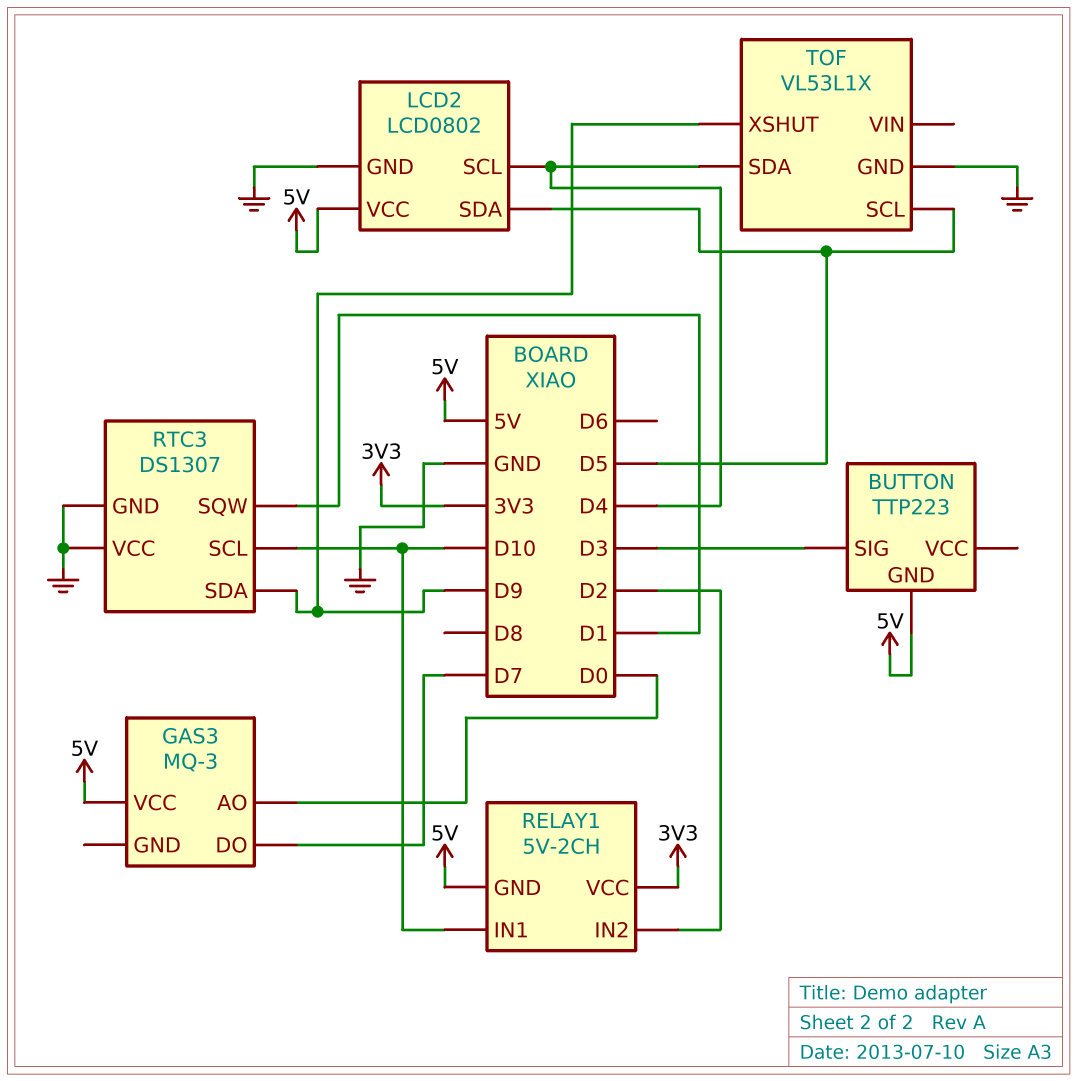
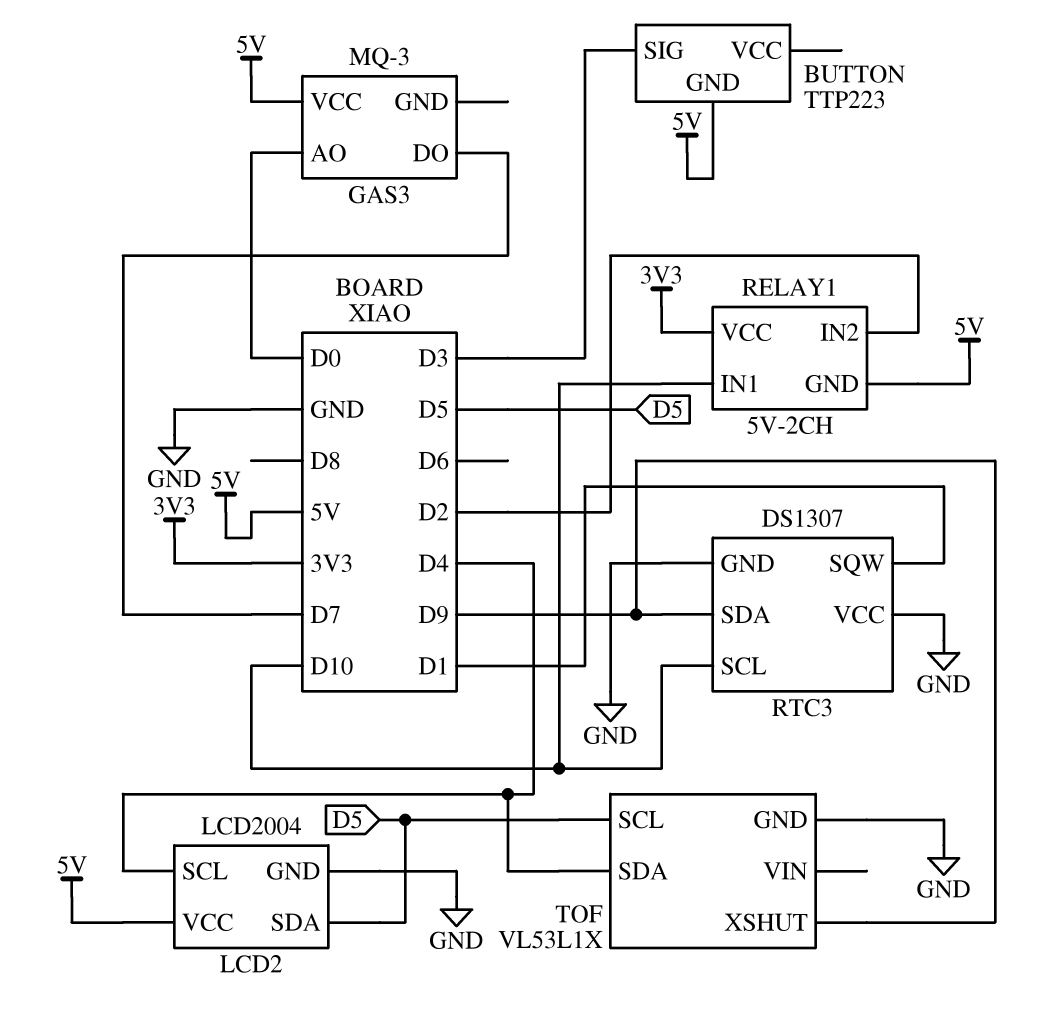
LCD2: LCD0802 -> LCD2004

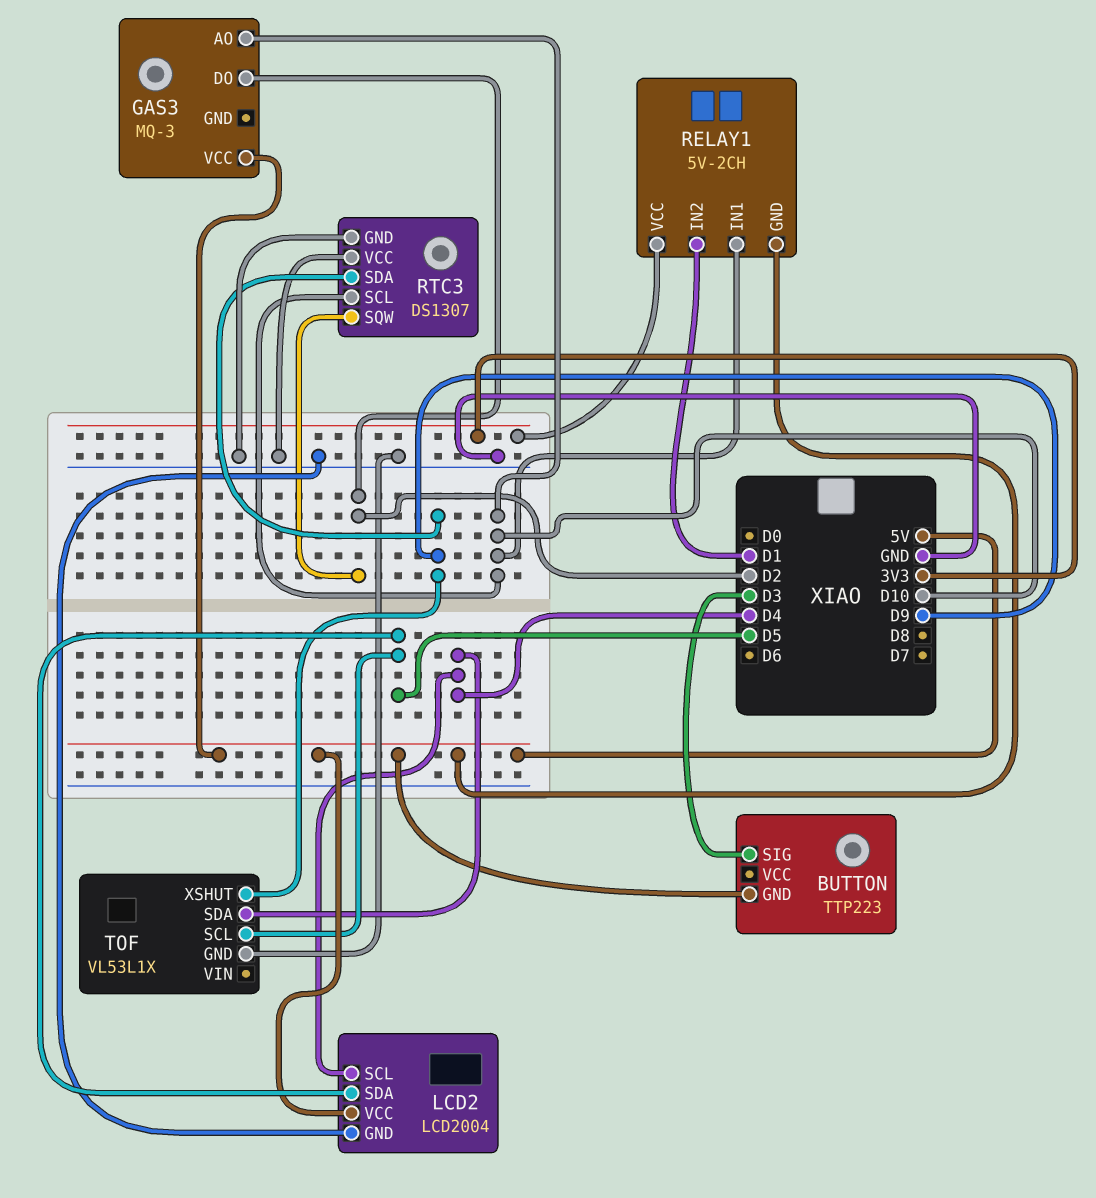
GAS3 pin AO: D0 -> D10
GAS3 pin DO: D7 -> D2
RELAY1 pin IN2: D2 -> D1
RTC3 pin SQW: D1 -> D2

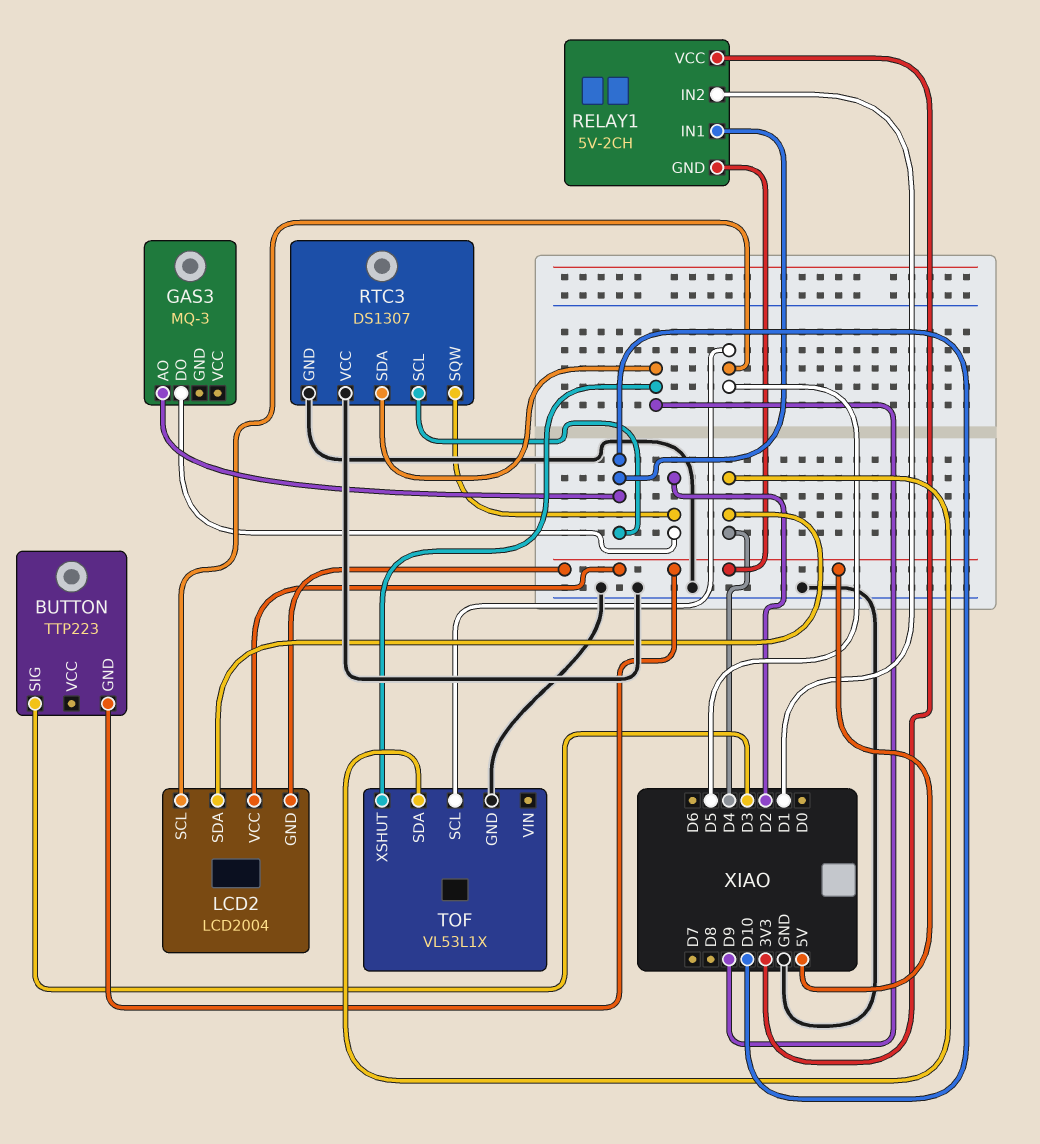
GAS3 pin VCC: 5V -> none
LCD2 pin GND: GND -> 5V
LCD2 pin SCL: D4 -> D5
LCD2 pin SDA: D5 -> D4

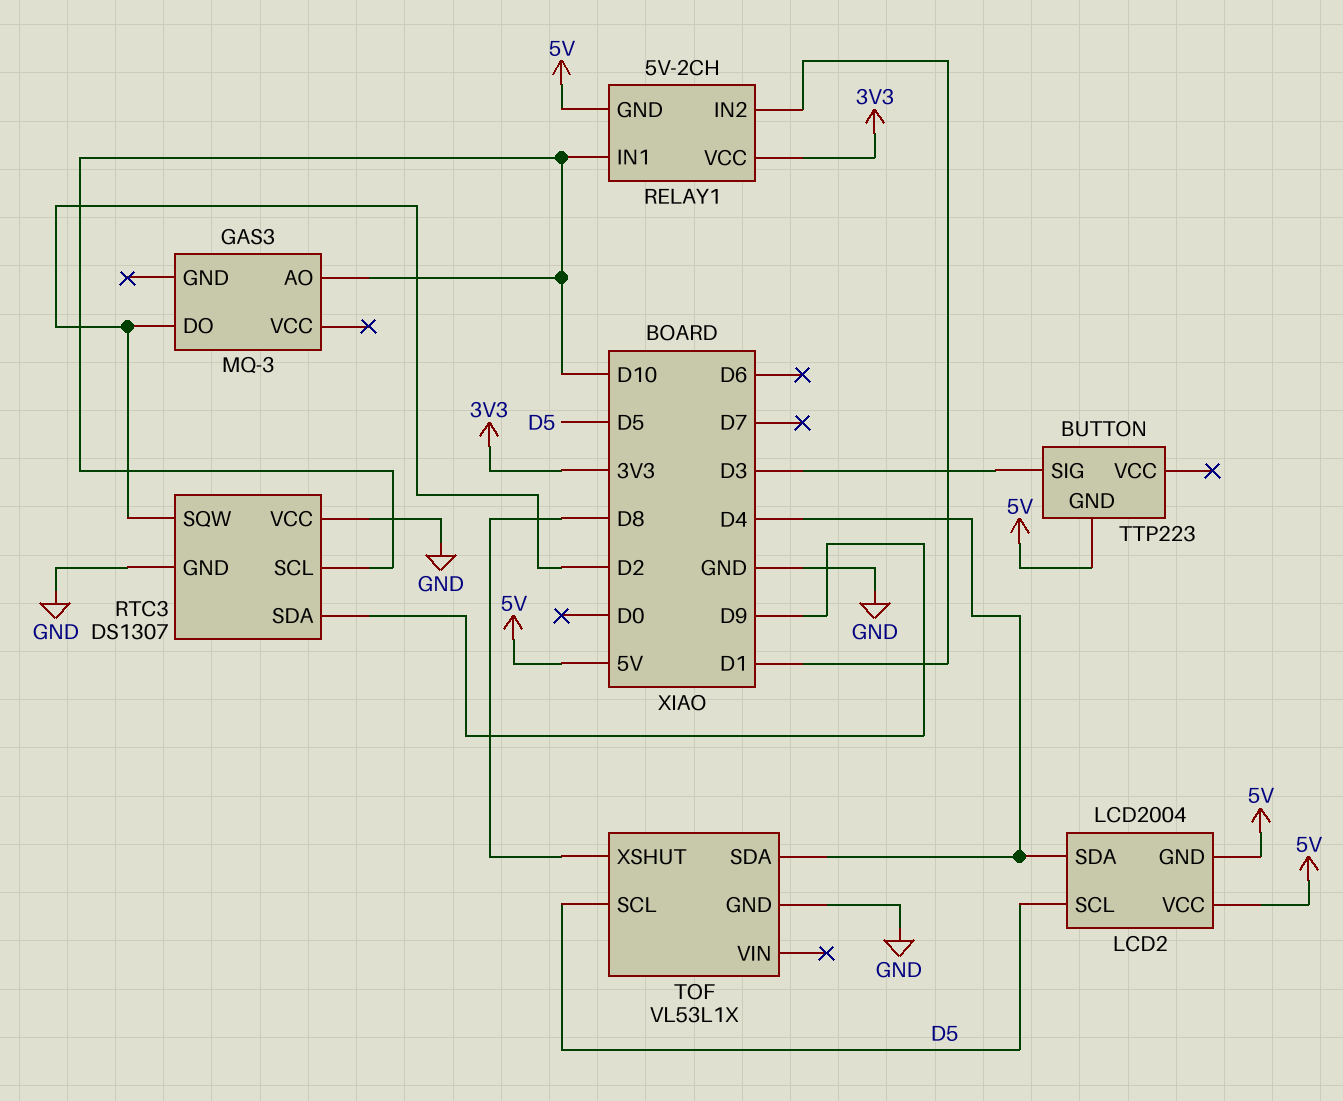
TOF pin XSHUT: D9 -> D8

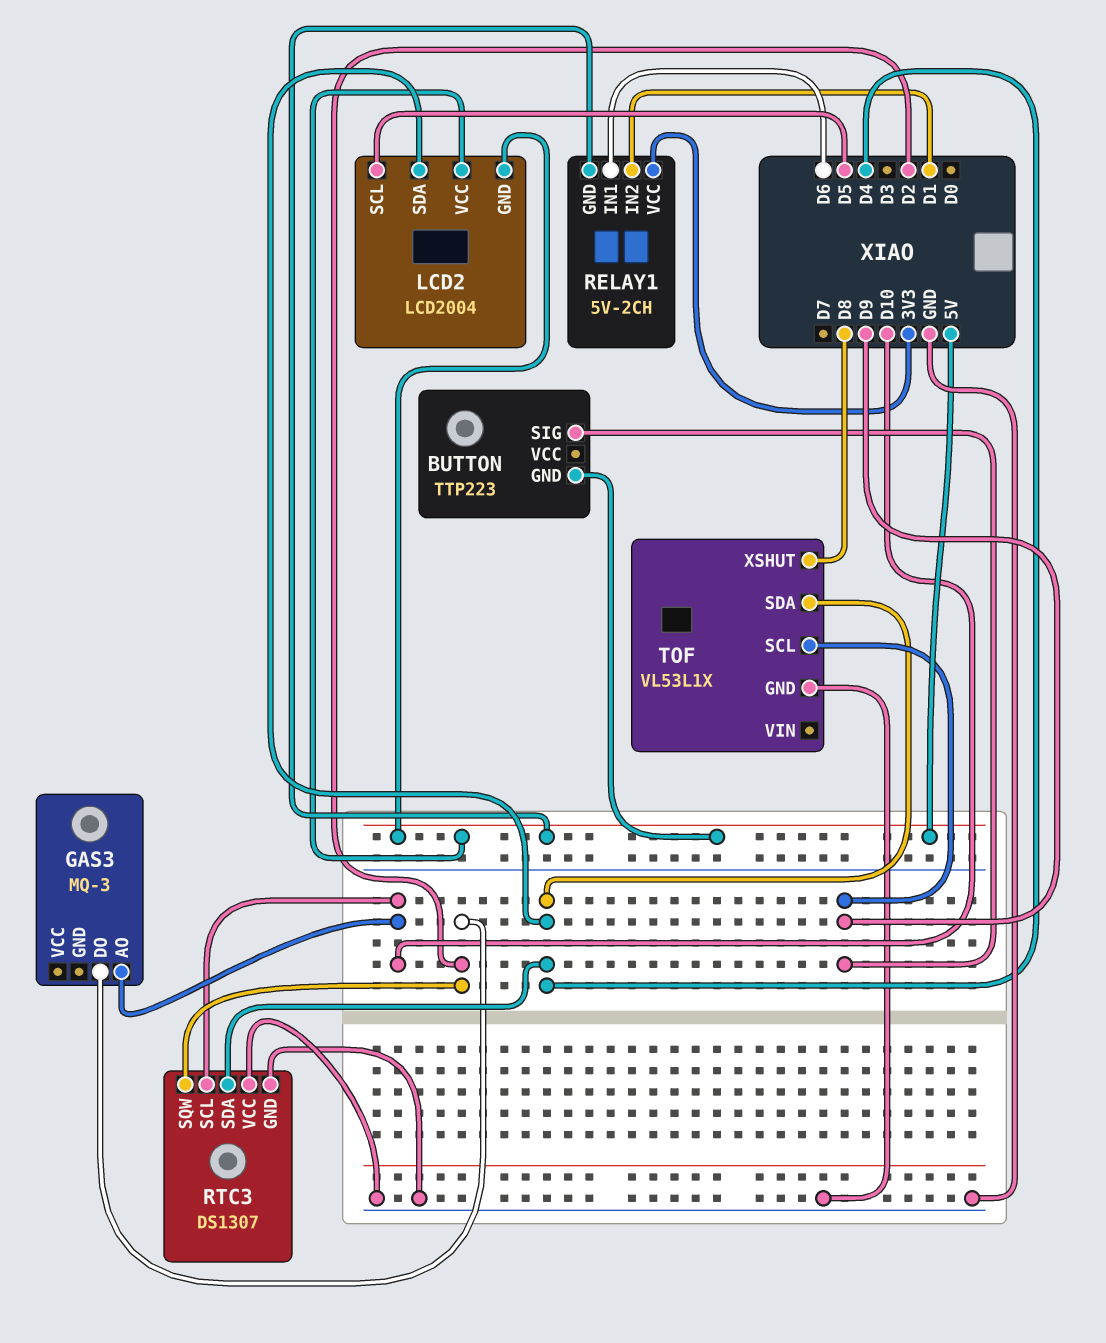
BUTTON pin SIG: D3 -> D9
RELAY1 pin IN1: D10 -> D6
RTC3 pin SDA: D9 -> D4
TOF pin SCL: D5 -> D9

════

◆ Assignment ◆
The required output is every line of the data above, set down exactly and stripped of pictures.

◆ Answer to this task ◆
LCD2: LCD0802 -> LCD2004

GAS3 pin AO: D0 -> D10
GAS3 pin DO: D7 -> D2
RELAY1 pin IN2: D2 -> D1
RTC3 pin SQW: D1 -> D2

GAS3 pin VCC: 5V -> none
LCD2 pin GND: GND -> 5V
LCD2 pin SCL: D4 -> D5
LCD2 pin SDA: D5 -> D4

TOF pin XSHUT: D9 -> D8

BUTTON pin SIG: D3 -> D9
RELAY1 pin IN1: D10 -> D6
RTC3 pin SDA: D9 -> D4
TOF pin SCL: D5 -> D9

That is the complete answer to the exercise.